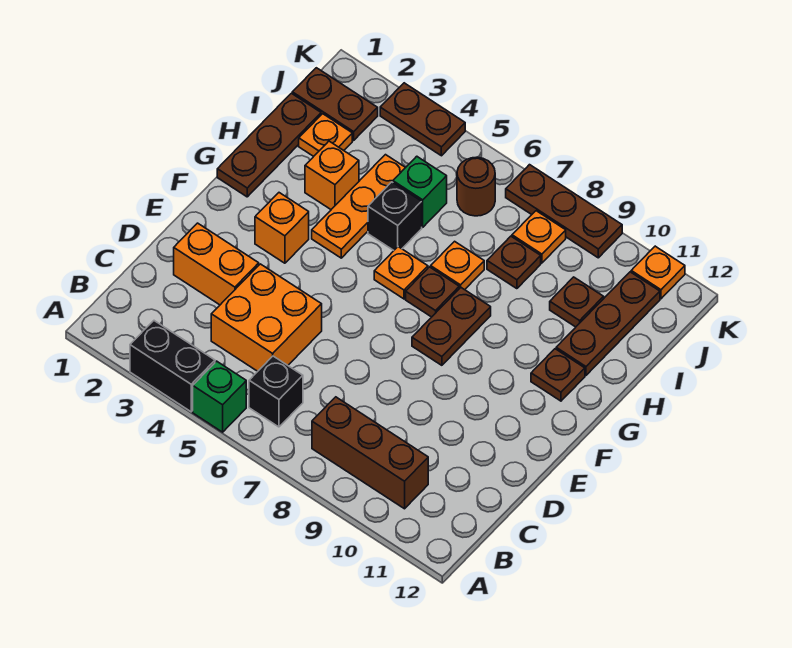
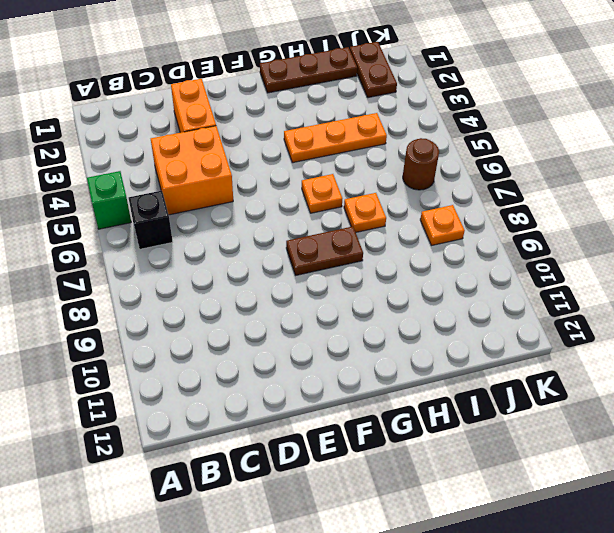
none -> black brick A3:A4 level 1
none -> brown brick B8:B10 level 1
none -> orange brick F3 level 1

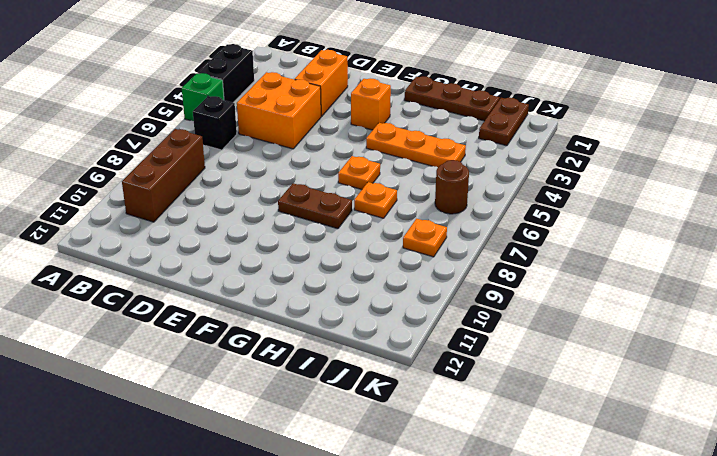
none -> brown plate G7 level 1
none -> brown plate G11 level 1
none -> orange brick H3 level 1

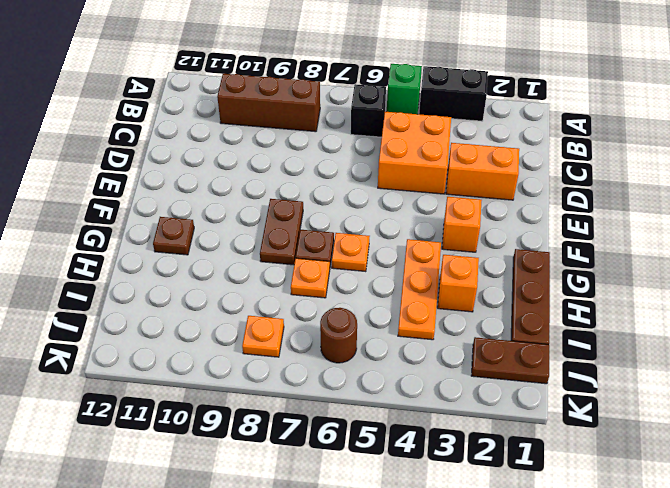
none -> black brick H5 level 1
none -> brown plate H11:J11 level 1
none -> orange plate I2 level 1

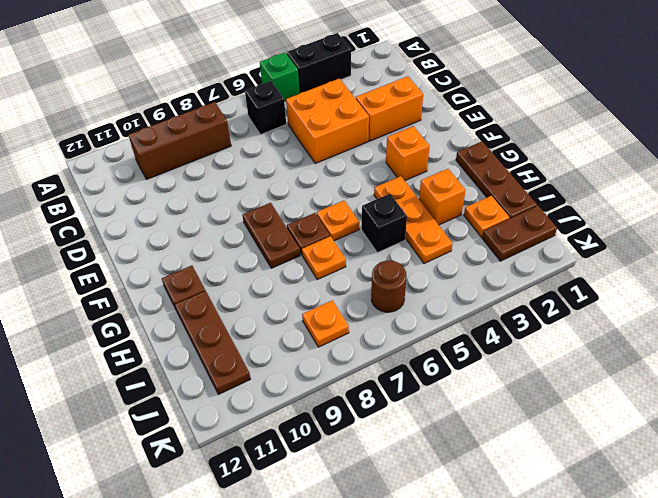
none -> green brick I5 level 1
none -> brown plate I8 level 1
none -> brown plate I10 level 1

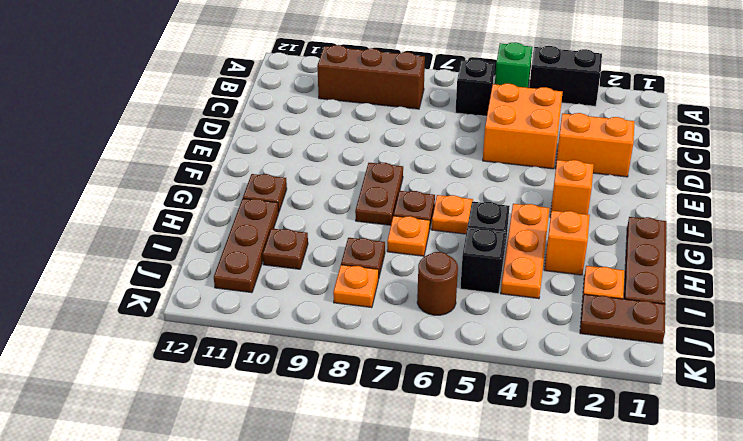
black brick I5 level 1 -> green brick I5 level 1
none -> brown plate K3:K4 level 1
none -> brown plate K7:K9 level 1
none -> orange plate K11 level 1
_____
**PROMPT:**
Without the pictures, copy out each entry exactly as it stands.

**REPLY:**
none -> black brick A3:A4 level 1
none -> brown brick B8:B10 level 1
none -> orange brick F3 level 1

none -> brown plate G7 level 1
none -> brown plate G11 level 1
none -> orange brick H3 level 1

none -> black brick H5 level 1
none -> brown plate H11:J11 level 1
none -> orange plate I2 level 1

none -> green brick I5 level 1
none -> brown plate I8 level 1
none -> brown plate I10 level 1

black brick I5 level 1 -> green brick I5 level 1
none -> brown plate K3:K4 level 1
none -> brown plate K7:K9 level 1
none -> orange plate K11 level 1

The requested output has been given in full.